(Data records)
○ ○ ○ ○ ○ ○ ○

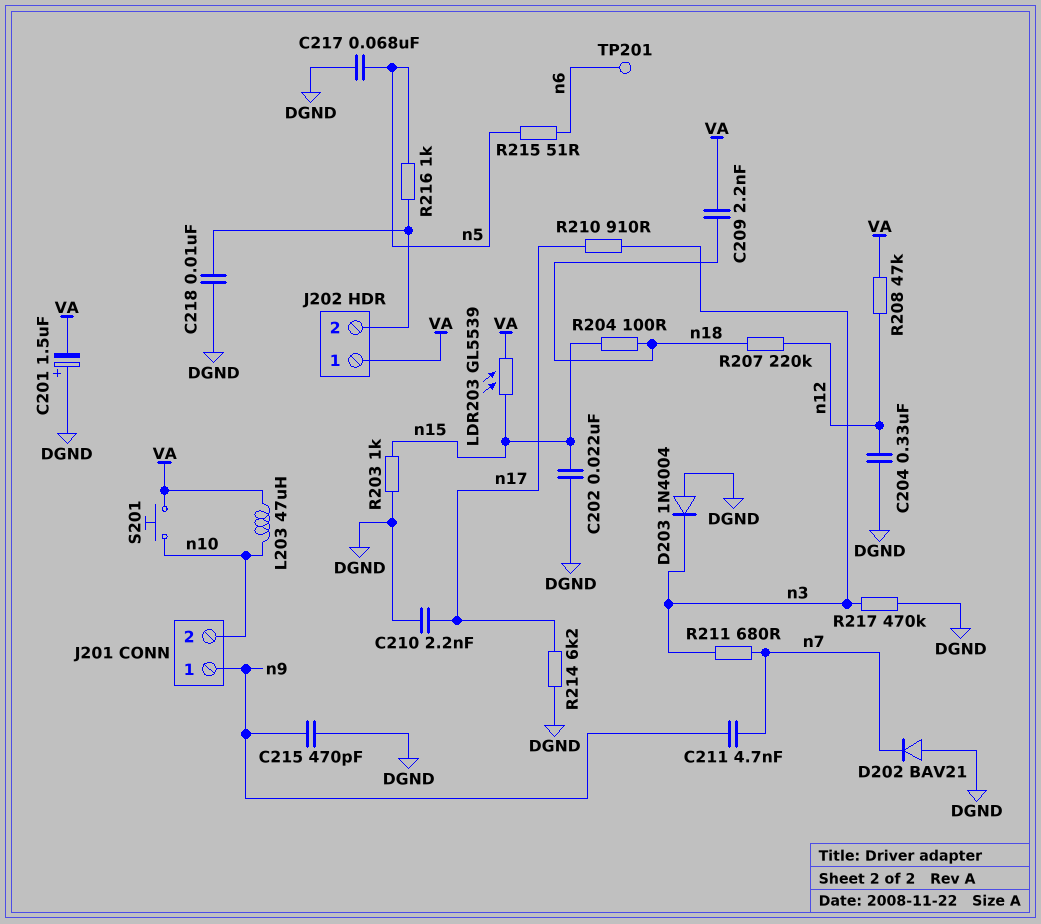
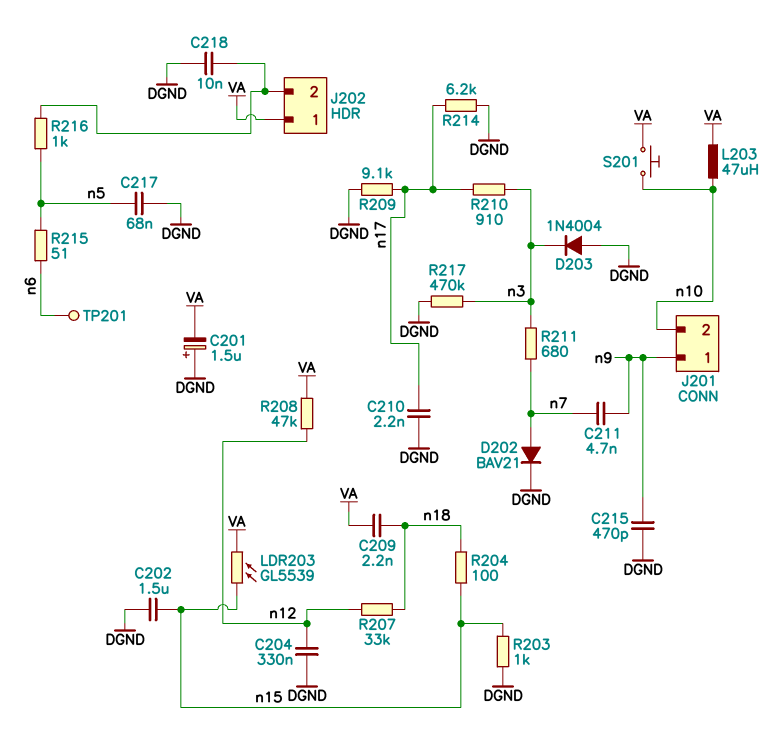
C202: 22nF (DGND, n15) -> 1.5uF (DGND, n15)
D202: diode BAV21 (A DGND, K n7) -> diode BAV21 (A n7, K DGND)
R207: 220k (n12, n18) -> 33k (n12, n18)
R209: none -> 9.1k (DGND, n17)

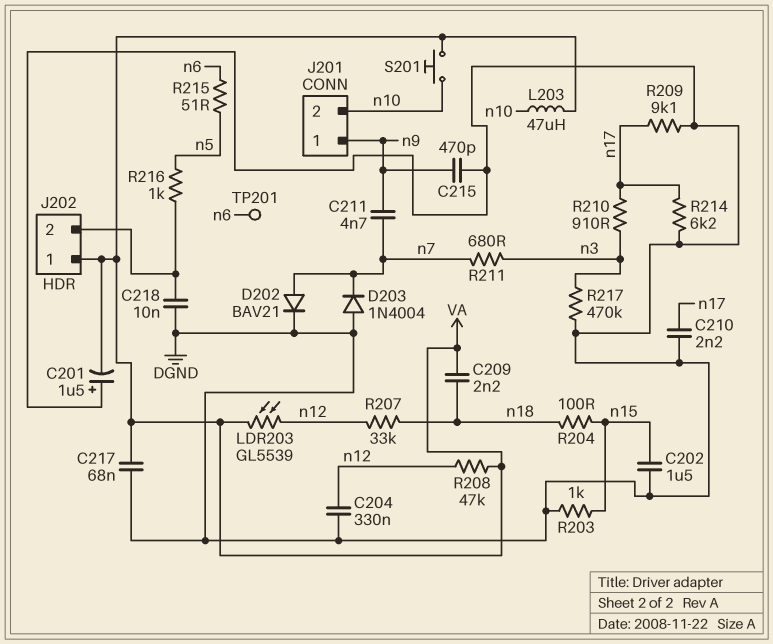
C217: 68nF (DGND, n5) -> 68nF (DGND, VA)
D203: diode 1N4004 (A DGND, K n3) -> diode 1N4004 (A DGND, K n7)
LDR203: GL5539 (VA, n15) -> GL5539 (VA, n12)

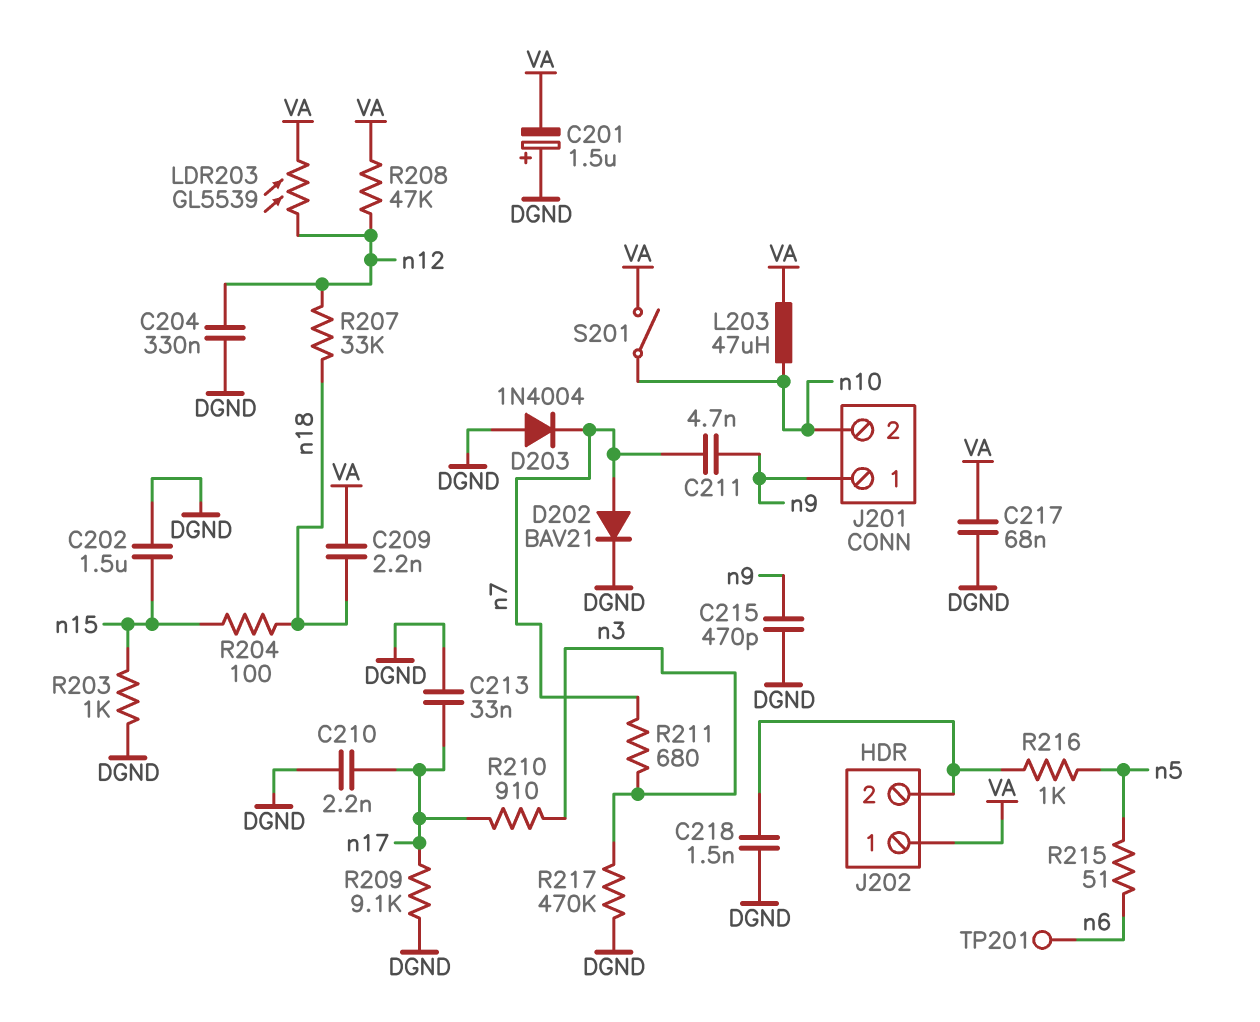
C213: none -> 33nF (DGND, n17)
C218: 10nF (DGND, J202/2) -> 1.5nF (DGND, J202/2)
R214: 6.2k (DGND, n17) -> none
S201: button (VA, n10) -> switch (VA, n10)

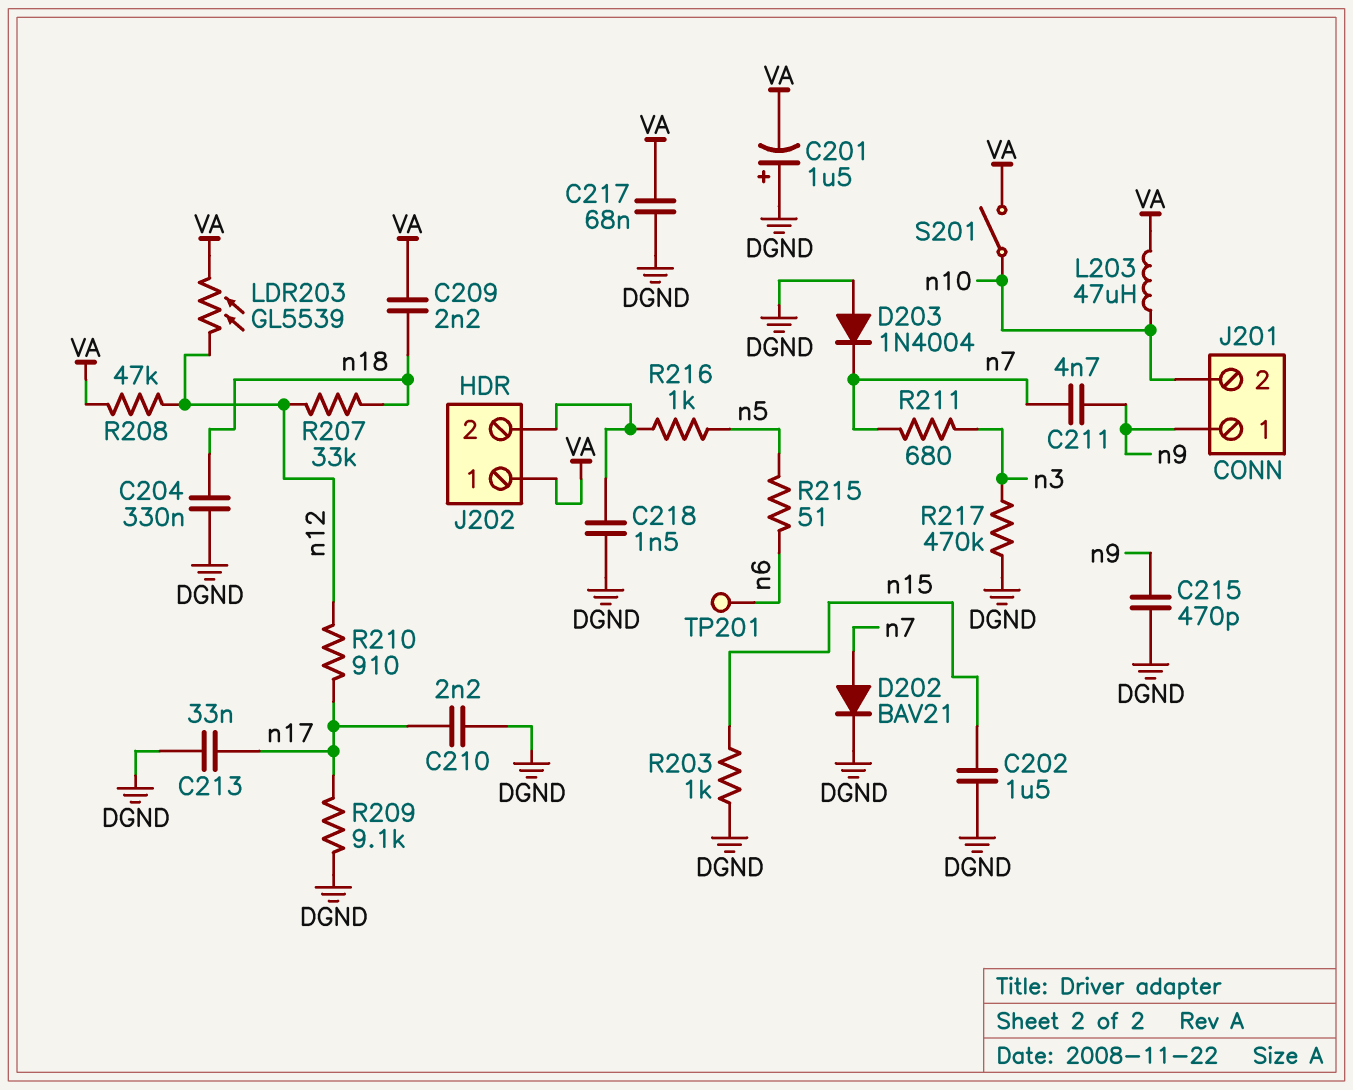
C204: 330nF (DGND, n12) -> 330nF (DGND, n18)
R204: 100 (n15, n18) -> none
R210: 910 (n3, n17) -> 910 (n12, n17)

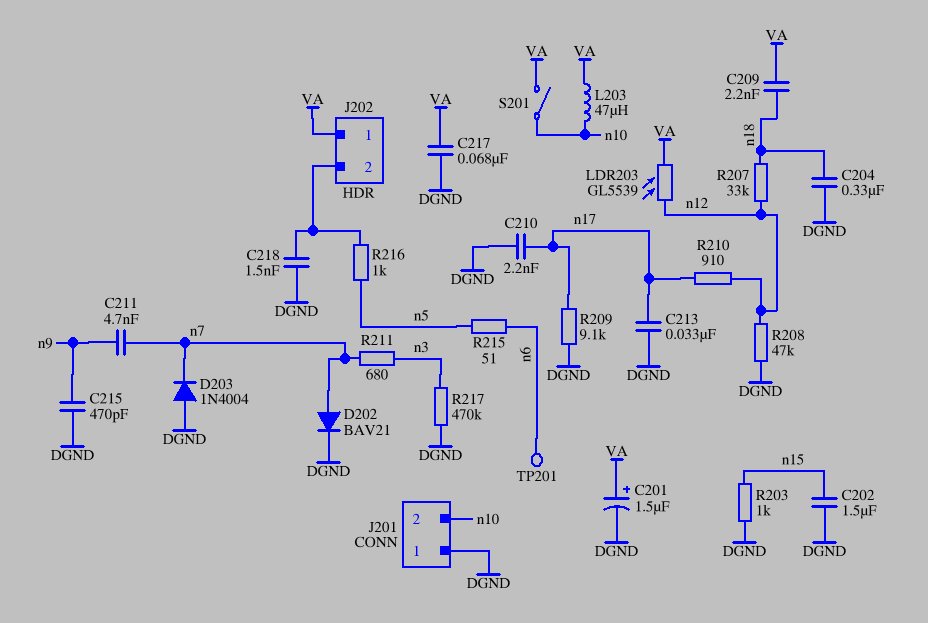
C201: 1.5uF (plus DGND, minus VA) -> 1.5uF (plus VA, minus DGND)
J201 pin 1: n9 -> DGND
R208: 47k (VA, n12) -> 47k (DGND, n12)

○ ○ ○ ○ ○ ○ ○

▶ **Assignment**:
Please print an exact copy of the records, with no pictures.

▶ **Result**:
C202: 22nF (DGND, n15) -> 1.5uF (DGND, n15)
D202: diode BAV21 (A DGND, K n7) -> diode BAV21 (A n7, K DGND)
R207: 220k (n12, n18) -> 33k (n12, n18)
R209: none -> 9.1k (DGND, n17)

C217: 68nF (DGND, n5) -> 68nF (DGND, VA)
D203: diode 1N4004 (A DGND, K n3) -> diode 1N4004 (A DGND, K n7)
LDR203: GL5539 (VA, n15) -> GL5539 (VA, n12)

C213: none -> 33nF (DGND, n17)
C218: 10nF (DGND, J202/2) -> 1.5nF (DGND, J202/2)
R214: 6.2k (DGND, n17) -> none
S201: button (VA, n10) -> switch (VA, n10)

C204: 330nF (DGND, n12) -> 330nF (DGND, n18)
R204: 100 (n15, n18) -> none
R210: 910 (n3, n17) -> 910 (n12, n17)

C201: 1.5uF (plus DGND, minus VA) -> 1.5uF (plus VA, minus DGND)
J201 pin 1: n9 -> DGND
R208: 47k (VA, n12) -> 47k (DGND, n12)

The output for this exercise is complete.